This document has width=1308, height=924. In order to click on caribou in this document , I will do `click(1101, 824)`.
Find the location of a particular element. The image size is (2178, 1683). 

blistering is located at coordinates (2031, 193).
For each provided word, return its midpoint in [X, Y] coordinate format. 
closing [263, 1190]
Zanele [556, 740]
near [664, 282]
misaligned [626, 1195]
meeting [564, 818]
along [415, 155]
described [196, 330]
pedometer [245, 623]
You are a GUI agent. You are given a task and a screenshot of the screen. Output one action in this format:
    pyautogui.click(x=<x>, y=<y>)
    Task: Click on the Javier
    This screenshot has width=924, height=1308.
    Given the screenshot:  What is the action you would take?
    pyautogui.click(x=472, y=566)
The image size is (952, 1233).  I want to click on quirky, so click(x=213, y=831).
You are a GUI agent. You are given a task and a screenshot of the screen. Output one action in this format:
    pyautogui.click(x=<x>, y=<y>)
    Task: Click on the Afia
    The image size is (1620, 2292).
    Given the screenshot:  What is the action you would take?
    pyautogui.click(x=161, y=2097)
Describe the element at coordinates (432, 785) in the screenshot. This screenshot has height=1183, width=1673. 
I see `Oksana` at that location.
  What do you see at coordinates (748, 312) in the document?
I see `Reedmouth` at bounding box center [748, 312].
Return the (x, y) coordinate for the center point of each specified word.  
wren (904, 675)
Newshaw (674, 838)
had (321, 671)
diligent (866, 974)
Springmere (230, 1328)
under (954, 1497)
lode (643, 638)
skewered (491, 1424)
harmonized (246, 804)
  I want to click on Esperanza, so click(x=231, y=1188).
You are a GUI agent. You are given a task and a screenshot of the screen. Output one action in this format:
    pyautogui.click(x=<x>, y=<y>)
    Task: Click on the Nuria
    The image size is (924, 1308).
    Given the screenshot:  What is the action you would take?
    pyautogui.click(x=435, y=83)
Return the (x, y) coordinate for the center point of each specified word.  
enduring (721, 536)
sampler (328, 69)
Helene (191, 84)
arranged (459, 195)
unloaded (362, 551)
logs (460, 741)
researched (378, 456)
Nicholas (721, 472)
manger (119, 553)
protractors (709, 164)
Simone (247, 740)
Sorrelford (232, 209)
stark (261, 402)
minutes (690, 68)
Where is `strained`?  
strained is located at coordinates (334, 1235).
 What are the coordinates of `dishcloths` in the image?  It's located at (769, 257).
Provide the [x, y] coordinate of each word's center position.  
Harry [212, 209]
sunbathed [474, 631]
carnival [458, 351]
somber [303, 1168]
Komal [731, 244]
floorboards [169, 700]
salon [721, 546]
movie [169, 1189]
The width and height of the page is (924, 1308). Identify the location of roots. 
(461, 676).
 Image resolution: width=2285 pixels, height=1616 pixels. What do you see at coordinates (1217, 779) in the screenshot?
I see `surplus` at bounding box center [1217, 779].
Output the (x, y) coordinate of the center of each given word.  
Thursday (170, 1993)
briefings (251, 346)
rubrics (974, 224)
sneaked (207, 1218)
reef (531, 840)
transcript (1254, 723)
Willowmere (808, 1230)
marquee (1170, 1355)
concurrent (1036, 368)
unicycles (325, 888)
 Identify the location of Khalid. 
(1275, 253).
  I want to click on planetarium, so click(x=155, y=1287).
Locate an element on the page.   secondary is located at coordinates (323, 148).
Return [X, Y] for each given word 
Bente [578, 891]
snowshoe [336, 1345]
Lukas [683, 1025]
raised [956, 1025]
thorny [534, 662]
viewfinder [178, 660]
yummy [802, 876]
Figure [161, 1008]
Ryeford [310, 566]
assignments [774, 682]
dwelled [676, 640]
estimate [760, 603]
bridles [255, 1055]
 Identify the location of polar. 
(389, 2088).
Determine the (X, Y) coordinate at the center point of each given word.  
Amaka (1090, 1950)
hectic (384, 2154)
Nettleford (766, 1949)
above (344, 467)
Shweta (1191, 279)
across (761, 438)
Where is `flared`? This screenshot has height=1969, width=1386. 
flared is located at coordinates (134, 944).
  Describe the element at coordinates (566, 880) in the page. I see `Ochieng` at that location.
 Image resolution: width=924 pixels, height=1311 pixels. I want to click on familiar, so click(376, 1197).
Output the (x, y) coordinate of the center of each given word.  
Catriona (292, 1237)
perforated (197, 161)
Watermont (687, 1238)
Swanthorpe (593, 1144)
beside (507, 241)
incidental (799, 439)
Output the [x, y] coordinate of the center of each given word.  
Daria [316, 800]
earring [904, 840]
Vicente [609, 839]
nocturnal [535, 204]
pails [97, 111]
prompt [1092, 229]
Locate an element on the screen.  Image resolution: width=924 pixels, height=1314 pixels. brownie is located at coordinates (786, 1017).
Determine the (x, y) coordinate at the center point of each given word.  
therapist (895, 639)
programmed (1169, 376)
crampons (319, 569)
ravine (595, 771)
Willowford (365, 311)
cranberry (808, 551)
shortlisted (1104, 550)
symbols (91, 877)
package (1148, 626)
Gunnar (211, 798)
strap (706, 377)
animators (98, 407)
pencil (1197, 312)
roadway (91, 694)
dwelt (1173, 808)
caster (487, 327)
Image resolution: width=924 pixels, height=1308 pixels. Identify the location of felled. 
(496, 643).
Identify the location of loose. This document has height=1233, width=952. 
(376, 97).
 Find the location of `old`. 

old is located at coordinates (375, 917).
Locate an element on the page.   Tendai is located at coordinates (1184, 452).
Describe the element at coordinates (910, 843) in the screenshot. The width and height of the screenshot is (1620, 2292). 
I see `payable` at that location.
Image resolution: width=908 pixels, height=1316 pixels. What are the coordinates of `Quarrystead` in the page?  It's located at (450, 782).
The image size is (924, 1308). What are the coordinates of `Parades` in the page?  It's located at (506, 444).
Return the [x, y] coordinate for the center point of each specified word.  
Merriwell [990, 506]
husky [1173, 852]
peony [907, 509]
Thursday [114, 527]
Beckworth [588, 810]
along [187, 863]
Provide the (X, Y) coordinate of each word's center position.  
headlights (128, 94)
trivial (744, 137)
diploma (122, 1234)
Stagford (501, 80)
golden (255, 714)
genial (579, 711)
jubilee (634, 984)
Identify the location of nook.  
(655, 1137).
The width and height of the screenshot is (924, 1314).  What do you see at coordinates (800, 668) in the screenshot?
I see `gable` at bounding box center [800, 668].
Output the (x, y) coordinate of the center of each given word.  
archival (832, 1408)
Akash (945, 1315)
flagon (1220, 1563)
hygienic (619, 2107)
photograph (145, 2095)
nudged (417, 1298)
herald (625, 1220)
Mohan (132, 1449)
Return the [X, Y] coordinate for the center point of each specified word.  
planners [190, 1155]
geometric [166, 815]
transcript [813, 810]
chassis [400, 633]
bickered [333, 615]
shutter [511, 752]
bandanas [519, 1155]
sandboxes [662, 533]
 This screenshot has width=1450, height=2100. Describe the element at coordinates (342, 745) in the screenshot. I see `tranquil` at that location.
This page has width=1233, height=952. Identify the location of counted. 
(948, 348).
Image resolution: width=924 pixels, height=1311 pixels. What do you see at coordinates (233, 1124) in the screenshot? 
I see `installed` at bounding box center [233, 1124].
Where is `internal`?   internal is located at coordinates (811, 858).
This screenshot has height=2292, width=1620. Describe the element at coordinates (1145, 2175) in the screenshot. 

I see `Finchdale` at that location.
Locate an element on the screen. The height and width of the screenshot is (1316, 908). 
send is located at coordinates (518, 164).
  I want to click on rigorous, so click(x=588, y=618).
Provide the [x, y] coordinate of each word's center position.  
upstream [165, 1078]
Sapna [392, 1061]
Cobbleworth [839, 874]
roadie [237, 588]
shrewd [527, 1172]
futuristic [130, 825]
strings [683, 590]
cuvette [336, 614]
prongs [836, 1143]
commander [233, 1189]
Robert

● **What you need to do**
Please render every line above as a JSON list of strings, one string per line, leaving out the blank lines.

● **Complete output**
[
  "This document has width=1308, height=924. In order to click on caribou in this document , I will do `click(1101, 824)`.",
  "Find the location of a particular element. The image size is (2178, 1683). ",
  "blistering is located at coordinates (2031, 193).",
  "For each provided word, return its midpoint in [X, Y] coordinate format. ",
  "closing [263, 1190]",
  "Zanele [556, 740]",
  "near [664, 282]",
  "misaligned [626, 1195]",
  "meeting [564, 818]",
  "along [415, 155]",
  "described [196, 330]",
  "pedometer [245, 623]",
  "You are a GUI agent. You are given a task and a screenshot of the screen. Output one action in this format:",
  "    pyautogui.click(x=<x>, y=<y>)",
  "    Task: Click on the Javier",
  "    This screenshot has width=924, height=1308.",
  "    Given the screenshot:  What is the action you would take?",
  "    pyautogui.click(x=472, y=566)",
  "The image size is (952, 1233).  I want to click on quirky, so click(x=213, y=831).",
  "You are a GUI agent. You are given a task and a screenshot of the screen. Output one action in this format:",
  "    pyautogui.click(x=<x>, y=<y>)",
  "    Task: Click on the Afia",
  "    The image size is (1620, 2292).",
  "    Given the screenshot:  What is the action you would take?",
  "    pyautogui.click(x=161, y=2097)",
  "Describe the element at coordinates (432, 785) in the screenshot. This screenshot has height=1183, width=1673. ",
  "I see `Oksana` at that location.",
  "  What do you see at coordinates (748, 312) in the document?",
  "I see `Reedmouth` at bounding box center [748, 312].",
  "Return the (x, y) coordinate for the center point of each specified word.  ",
  "wren (904, 675)",
  "Newshaw (674, 838)",
  "had (321, 671)",
  "diligent (866, 974)",
  "Springmere (230, 1328)",
  "under (954, 1497)",
  "lode (643, 638)",
  "skewered (491, 1424)",
  "harmonized (246, 804)",
  "  I want to click on Esperanza, so click(x=231, y=1188).",
  "You are a GUI agent. You are given a task and a screenshot of the screen. Output one action in this format:",
  "    pyautogui.click(x=<x>, y=<y>)",
  "    Task: Click on the Nuria",
  "    The image size is (924, 1308).",
  "    Given the screenshot:  What is the action you would take?",
  "    pyautogui.click(x=435, y=83)",
  "Return the (x, y) coordinate for the center point of each specified word.  ",
  "enduring (721, 536)",
  "sampler (328, 69)",
  "Helene (191, 84)",
  "arranged (459, 195)",
  "unloaded (362, 551)",
  "logs (460, 741)",
  "researched (378, 456)",
  "Nicholas (721, 472)",
  "manger (119, 553)",
  "protractors (709, 164)",
  "Simone (247, 740)",
  "Sorrelford (232, 209)",
  "stark (261, 402)",
  "minutes (690, 68)",
  "Where is `strained`?  ",
  "strained is located at coordinates (334, 1235).",
  " What are the coordinates of `dishcloths` in the image?  It's located at (769, 257).",
  "Provide the [x, y] coordinate of each word's center position.  ",
  "Harry [212, 209]",
  "sunbathed [474, 631]",
  "carnival [458, 351]",
  "somber [303, 1168]",
  "Komal [731, 244]",
  "floorboards [169, 700]",
  "salon [721, 546]",
  "movie [169, 1189]",
  "The width and height of the page is (924, 1308). Identify the location of roots. ",
  "(461, 676).",
  " Image resolution: width=2285 pixels, height=1616 pixels. What do you see at coordinates (1217, 779) in the screenshot?",
  "I see `surplus` at bounding box center [1217, 779].",
  "Output the (x, y) coordinate of the center of each given word.  ",
  "Thursday (170, 1993)",
  "briefings (251, 346)",
  "rubrics (974, 224)",
  "sneaked (207, 1218)",
  "reef (531, 840)",
  "transcript (1254, 723)",
  "Willowmere (808, 1230)",
  "marquee (1170, 1355)",
  "concurrent (1036, 368)",
  "unicycles (325, 888)",
  " Identify the location of Khalid. ",
  "(1275, 253).",
  "  I want to click on planetarium, so click(x=155, y=1287).",
  "Locate an element on the page.   secondary is located at coordinates (323, 148).",
  "Return [X, Y] for each given word ",
  "Bente [578, 891]",
  "snowshoe [336, 1345]",
  "Lukas [683, 1025]",
  "raised [956, 1025]",
  "thorny [534, 662]",
  "viewfinder [178, 660]",
  "yummy [802, 876]",
  "Figure [161, 1008]",
  "Ryeford [310, 566]",
  "assignments [774, 682]",
  "dwelled [676, 640]",
  "estimate [760, 603]",
  "bridles [255, 1055]",
  " Identify the location of polar. ",
  "(389, 2088).",
  "Determine the (X, Y) coordinate at the center point of each given word.  ",
  "Amaka (1090, 1950)",
  "hectic (384, 2154)",
  "Nettleford (766, 1949)",
  "above (344, 467)",
  "Shweta (1191, 279)",
  "across (761, 438)",
  "Where is `flared`? This screenshot has height=1969, width=1386. ",
  "flared is located at coordinates (134, 944).",
  "  Describe the element at coordinates (566, 880) in the page. I see `Ochieng` at that location.",
  " Image resolution: width=924 pixels, height=1311 pixels. I want to click on familiar, so click(376, 1197).",
  "Output the (x, y) coordinate of the center of each given word.  ",
  "Catriona (292, 1237)",
  "perforated (197, 161)",
  "Watermont (687, 1238)",
  "Swanthorpe (593, 1144)",
  "beside (507, 241)",
  "incidental (799, 439)",
  "Output the [x, y] coordinate of the center of each given word.  ",
  "Daria [316, 800]",
  "earring [904, 840]",
  "Vicente [609, 839]",
  "nocturnal [535, 204]",
  "pails [97, 111]",
  "prompt [1092, 229]",
  "Locate an element on the screen.  Image resolution: width=924 pixels, height=1314 pixels. brownie is located at coordinates (786, 1017).",
  "Determine the (x, y) coordinate at the center point of each given word.  ",
  "therapist (895, 639)",
  "programmed (1169, 376)",
  "crampons (319, 569)",
  "ravine (595, 771)",
  "Willowford (365, 311)",
  "cranberry (808, 551)",
  "shortlisted (1104, 550)",
  "symbols (91, 877)",
  "package (1148, 626)",
  "Gunnar (211, 798)",
  "strap (706, 377)",
  "animators (98, 407)",
  "pencil (1197, 312)",
  "roadway (91, 694)",
  "dwelt (1173, 808)",
  "caster (487, 327)",
  "Image resolution: width=924 pixels, height=1308 pixels. Identify the location of felled. ",
  "(496, 643).",
  "Identify the location of loose. This document has height=1233, width=952. ",
  "(376, 97).",
  " Find the location of `old`. ",
  "old is located at coordinates (375, 917).",
  "Locate an element on the page.   Tendai is located at coordinates (1184, 452).",
  "Describe the element at coordinates (910, 843) in the screenshot. The width and height of the screenshot is (1620, 2292). ",
  "I see `payable` at that location.",
  "Image resolution: width=908 pixels, height=1316 pixels. What are the coordinates of `Quarrystead` in the page?  It's located at (450, 782).",
  "The image size is (924, 1308). What are the coordinates of `Parades` in the page?  It's located at (506, 444).",
  "Return the [x, y] coordinate for the center point of each specified word.  ",
  "Merriwell [990, 506]",
  "husky [1173, 852]",
  "peony [907, 509]",
  "Thursday [114, 527]",
  "Beckworth [588, 810]",
  "along [187, 863]",
  "Provide the (X, Y) coordinate of each word's center position.  ",
  "headlights (128, 94)",
  "trivial (744, 137)",
  "diploma (122, 1234)",
  "Stagford (501, 80)",
  "golden (255, 714)",
  "genial (579, 711)",
  "jubilee (634, 984)",
  "Identify the location of nook.  ",
  "(655, 1137).",
  "The width and height of the screenshot is (924, 1314).  What do you see at coordinates (800, 668) in the screenshot?",
  "I see `gable` at bounding box center [800, 668].",
  "Output the (x, y) coordinate of the center of each given word.  ",
  "archival (832, 1408)",
  "Akash (945, 1315)",
  "flagon (1220, 1563)",
  "hygienic (619, 2107)",
  "photograph (145, 2095)",
  "nudged (417, 1298)",
  "herald (625, 1220)",
  "Mohan (132, 1449)",
  "Return the [X, Y] coordinate for the center point of each specified word.  ",
  "planners [190, 1155]",
  "geometric [166, 815]",
  "transcript [813, 810]",
  "chassis [400, 633]",
  "bickered [333, 615]",
  "shutter [511, 752]",
  "bandanas [519, 1155]",
  "sandboxes [662, 533]",
  " This screenshot has width=1450, height=2100. Describe the element at coordinates (342, 745) in the screenshot. I see `tranquil` at that location.",
  "This page has width=1233, height=952. Identify the location of counted. ",
  "(948, 348).",
  "Image resolution: width=924 pixels, height=1311 pixels. What do you see at coordinates (233, 1124) in the screenshot? ",
  "I see `installed` at bounding box center [233, 1124].",
  "Where is `internal`?   internal is located at coordinates (811, 858).",
  "This screenshot has height=2292, width=1620. Describe the element at coordinates (1145, 2175) in the screenshot. ",
  "I see `Finchdale` at that location.",
  "Locate an element on the screen. The height and width of the screenshot is (1316, 908). ",
  "send is located at coordinates (518, 164).",
  "  I want to click on rigorous, so click(x=588, y=618).",
  "Provide the [x, y] coordinate of each word's center position.  ",
  "upstream [165, 1078]",
  "Sapna [392, 1061]",
  "Cobbleworth [839, 874]",
  "roadie [237, 588]",
  "shrewd [527, 1172]",
  "futuristic [130, 825]",
  "strings [683, 590]",
  "cuvette [336, 614]",
  "prongs [836, 1143]",
  "commander [233, 1189]",
  "Robert"
]